*TASK TO CARRY OUT:* Can the lines below, from the one that holds "none -> green brick D4:E4 level 2" to the very end, be echoed exactly, with both ends included and no pictures?

(Before-and-after object listings)
*** Block opens ***

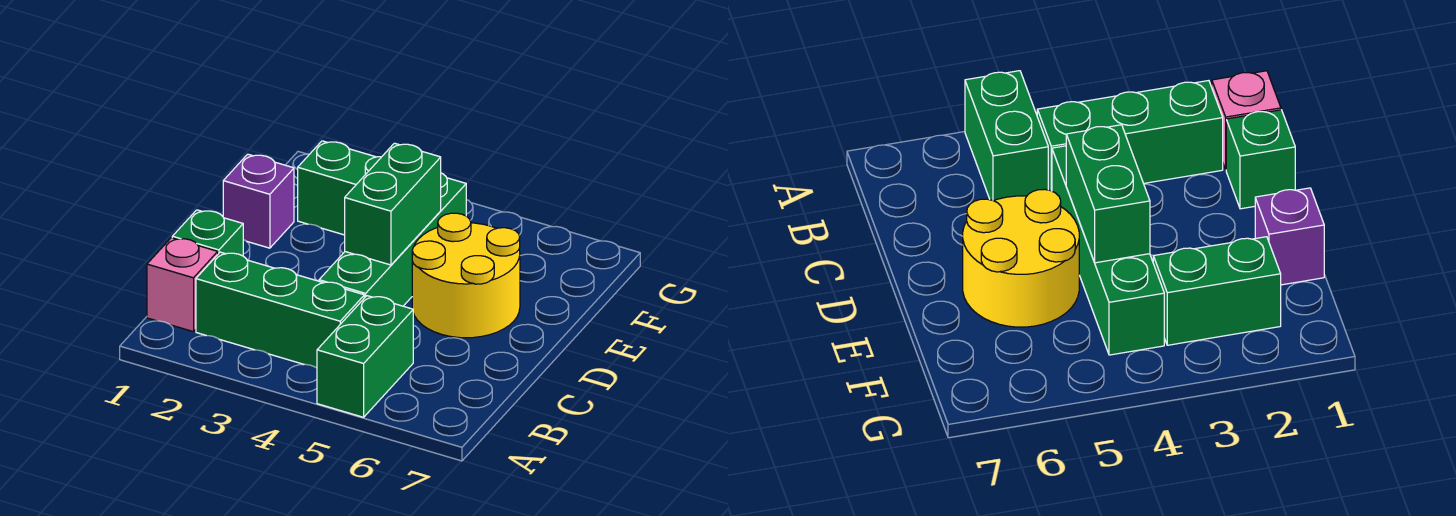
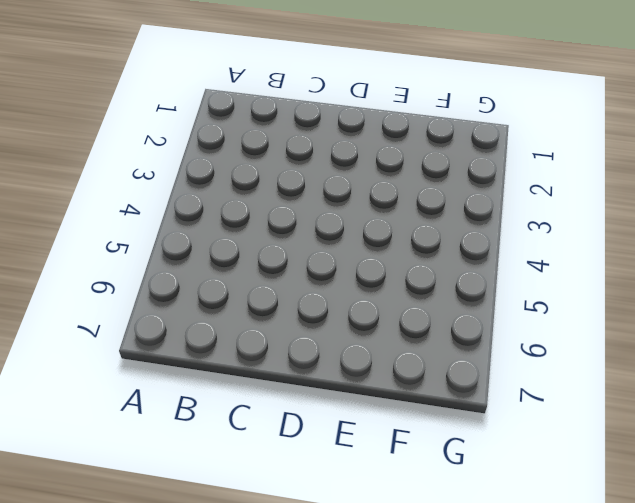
none -> green brick A5:B5 level 1
none -> pink brick B1 level 1

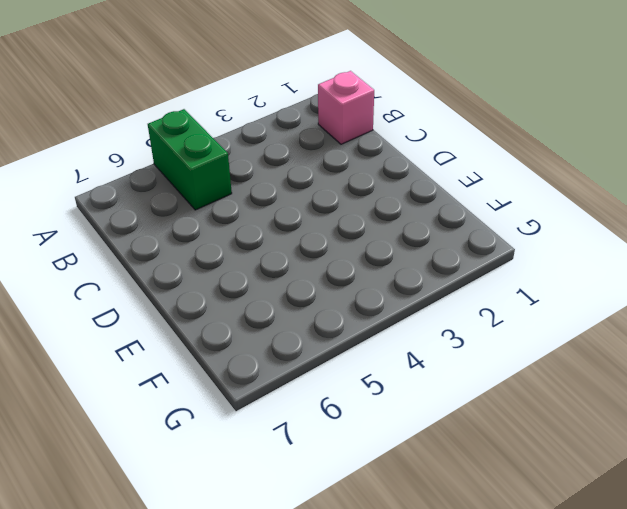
none -> green brick B2:B4 level 1
none -> green brick C1 level 1

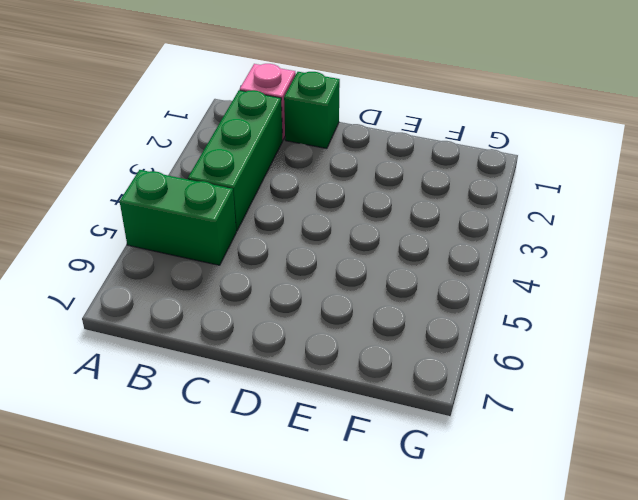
none -> green brick C4:F4 level 1
none -> yellow round brick D5:E6 level 1

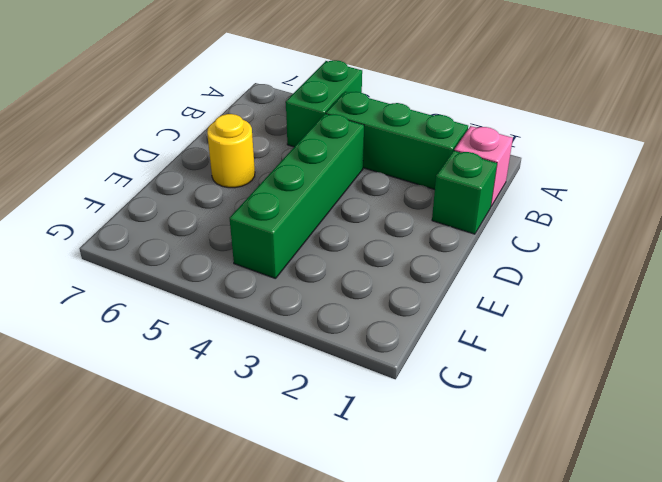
yellow round brick D6 level 1 -> yellow round brick D5:E6 level 1
none -> purple brick E1 level 1
none -> green brick F2:F3 level 1

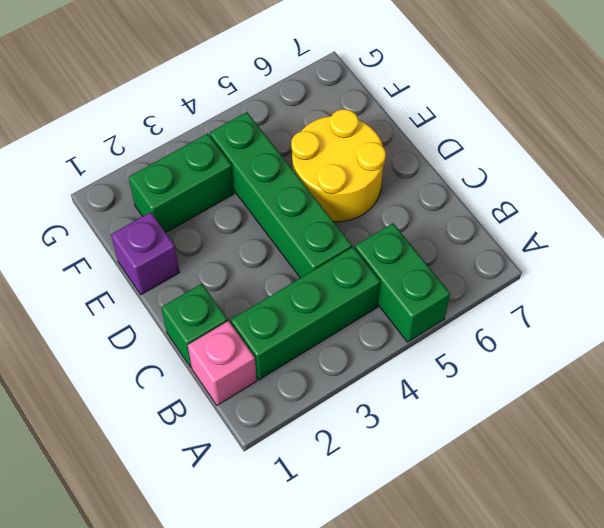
none -> green brick D4:E4 level 2

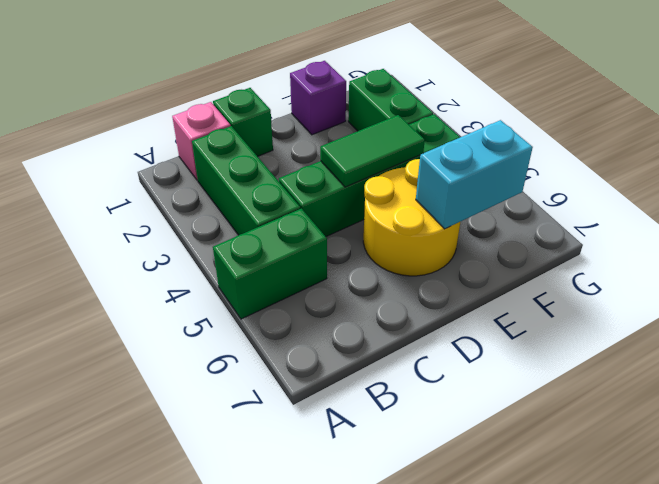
green tile D4:E4 level 2 -> green brick D4:E4 level 2
cyan brick E6:F6 level 2 -> none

*** Block closes ***

*TASK ANSWER:*
none -> green brick D4:E4 level 2

green tile D4:E4 level 2 -> green brick D4:E4 level 2
cyan brick E6:F6 level 2 -> none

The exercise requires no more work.